» Exercise: Repeat every entry in the listing below, exactly.

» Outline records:
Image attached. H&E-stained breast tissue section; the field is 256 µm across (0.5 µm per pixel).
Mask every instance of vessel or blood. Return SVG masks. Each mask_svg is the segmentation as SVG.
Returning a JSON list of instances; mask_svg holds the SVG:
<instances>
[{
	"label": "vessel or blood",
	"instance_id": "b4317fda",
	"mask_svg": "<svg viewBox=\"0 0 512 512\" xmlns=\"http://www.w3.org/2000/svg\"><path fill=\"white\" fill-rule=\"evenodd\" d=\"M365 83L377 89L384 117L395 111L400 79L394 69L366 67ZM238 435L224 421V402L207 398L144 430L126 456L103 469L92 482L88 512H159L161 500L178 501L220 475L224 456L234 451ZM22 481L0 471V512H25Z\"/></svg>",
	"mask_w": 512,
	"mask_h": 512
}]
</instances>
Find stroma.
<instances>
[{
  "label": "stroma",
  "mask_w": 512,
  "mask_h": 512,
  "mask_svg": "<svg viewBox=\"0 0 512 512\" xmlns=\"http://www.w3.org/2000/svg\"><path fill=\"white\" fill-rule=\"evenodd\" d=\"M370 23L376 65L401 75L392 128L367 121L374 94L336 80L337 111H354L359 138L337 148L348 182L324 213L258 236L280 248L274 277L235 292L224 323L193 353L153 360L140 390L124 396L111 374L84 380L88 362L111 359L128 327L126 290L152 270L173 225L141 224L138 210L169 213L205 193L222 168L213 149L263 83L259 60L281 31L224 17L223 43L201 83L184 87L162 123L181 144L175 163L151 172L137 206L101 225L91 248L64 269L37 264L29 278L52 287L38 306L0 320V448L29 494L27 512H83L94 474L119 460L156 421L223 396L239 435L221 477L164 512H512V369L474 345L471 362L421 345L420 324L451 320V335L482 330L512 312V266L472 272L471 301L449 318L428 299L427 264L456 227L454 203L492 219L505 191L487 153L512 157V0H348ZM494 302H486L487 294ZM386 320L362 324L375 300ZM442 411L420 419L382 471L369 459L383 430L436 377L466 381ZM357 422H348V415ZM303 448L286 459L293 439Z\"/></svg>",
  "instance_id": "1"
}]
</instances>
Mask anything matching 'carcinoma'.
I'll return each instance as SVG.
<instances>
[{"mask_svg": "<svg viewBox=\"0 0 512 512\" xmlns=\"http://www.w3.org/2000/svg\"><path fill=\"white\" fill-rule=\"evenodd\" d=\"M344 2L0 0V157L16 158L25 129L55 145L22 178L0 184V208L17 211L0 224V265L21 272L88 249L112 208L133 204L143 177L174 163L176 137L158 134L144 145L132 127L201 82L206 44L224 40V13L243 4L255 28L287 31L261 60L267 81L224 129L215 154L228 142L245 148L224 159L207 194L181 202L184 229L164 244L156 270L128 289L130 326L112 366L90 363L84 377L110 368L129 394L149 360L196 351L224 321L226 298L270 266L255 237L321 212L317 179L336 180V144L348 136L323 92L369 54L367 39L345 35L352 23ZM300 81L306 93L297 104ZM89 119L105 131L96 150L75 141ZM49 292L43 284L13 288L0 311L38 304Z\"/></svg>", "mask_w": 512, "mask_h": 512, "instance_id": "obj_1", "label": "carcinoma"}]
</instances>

» Solution to this exercise:
Image attached. H&E-stained breast tissue section; the field is 256 µm across (0.5 µm per pixel).
Mask every instance of vessel or blood. Return SVG masks. Each mask_svg is the segmentation as SVG.
Returning a JSON list of instances; mask_svg holds the SVG:
<instances>
[{
	"label": "vessel or blood",
	"instance_id": "b4317fda",
	"mask_svg": "<svg viewBox=\"0 0 512 512\" xmlns=\"http://www.w3.org/2000/svg\"><path fill=\"white\" fill-rule=\"evenodd\" d=\"M365 83L377 89L384 117L395 111L400 79L394 69L366 67ZM238 435L224 421V402L207 398L144 430L126 456L103 469L92 482L88 512H159L161 500L178 501L220 475L224 456L234 451ZM22 481L0 471V512H25Z\"/></svg>",
	"mask_w": 512,
	"mask_h": 512
}]
</instances>
Find stroma.
<instances>
[{
  "label": "stroma",
  "mask_w": 512,
  "mask_h": 512,
  "mask_svg": "<svg viewBox=\"0 0 512 512\" xmlns=\"http://www.w3.org/2000/svg\"><path fill=\"white\" fill-rule=\"evenodd\" d=\"M370 23L376 65L401 75L392 128L367 121L374 94L336 80L337 111H354L359 138L337 148L348 182L324 213L258 236L280 248L274 277L235 292L224 323L193 353L153 360L140 390L124 396L111 374L84 380L88 362L111 359L128 327L126 290L152 270L173 225L141 224L138 210L169 213L205 193L222 168L213 149L263 83L259 60L281 31L224 17L223 43L201 83L184 87L162 123L181 144L175 163L151 172L137 206L101 225L91 248L64 269L37 264L29 278L52 287L38 306L0 320V448L29 494L27 512H83L94 474L119 460L156 421L223 396L239 435L221 477L164 512H512V369L474 345L471 362L421 345L420 324L451 320V335L482 330L512 312V266L472 272L471 301L449 318L428 299L427 264L456 227L454 203L492 219L505 191L487 153L512 157V0H348ZM494 302H486L487 294ZM386 320L362 324L375 300ZM442 411L420 419L382 471L369 459L383 430L436 377L466 381ZM357 422H348V415ZM303 448L286 459L293 439Z\"/></svg>",
  "instance_id": "1"
}]
</instances>
Mask anything matching 'carcinoma'.
I'll return each instance as SVG.
<instances>
[{"mask_svg": "<svg viewBox=\"0 0 512 512\" xmlns=\"http://www.w3.org/2000/svg\"><path fill=\"white\" fill-rule=\"evenodd\" d=\"M344 2L0 0V157L16 158L25 129L55 145L22 178L0 184V208L17 211L0 224V265L21 272L88 249L112 208L133 204L143 177L174 163L176 137L158 134L144 145L132 127L201 82L206 44L224 40V13L243 4L255 28L287 31L261 60L267 81L224 129L215 154L228 142L245 148L224 159L207 194L181 202L184 229L164 244L156 270L128 289L130 326L112 366L90 363L84 377L110 368L129 394L149 360L196 351L224 321L226 298L270 266L255 237L321 212L317 179L336 180V144L348 136L323 92L369 54L367 39L345 35L352 23ZM300 81L306 93L297 104ZM89 119L105 131L96 150L75 141ZM49 292L43 284L13 288L0 311L38 304Z\"/></svg>", "mask_w": 512, "mask_h": 512, "instance_id": "obj_1", "label": "carcinoma"}]
</instances>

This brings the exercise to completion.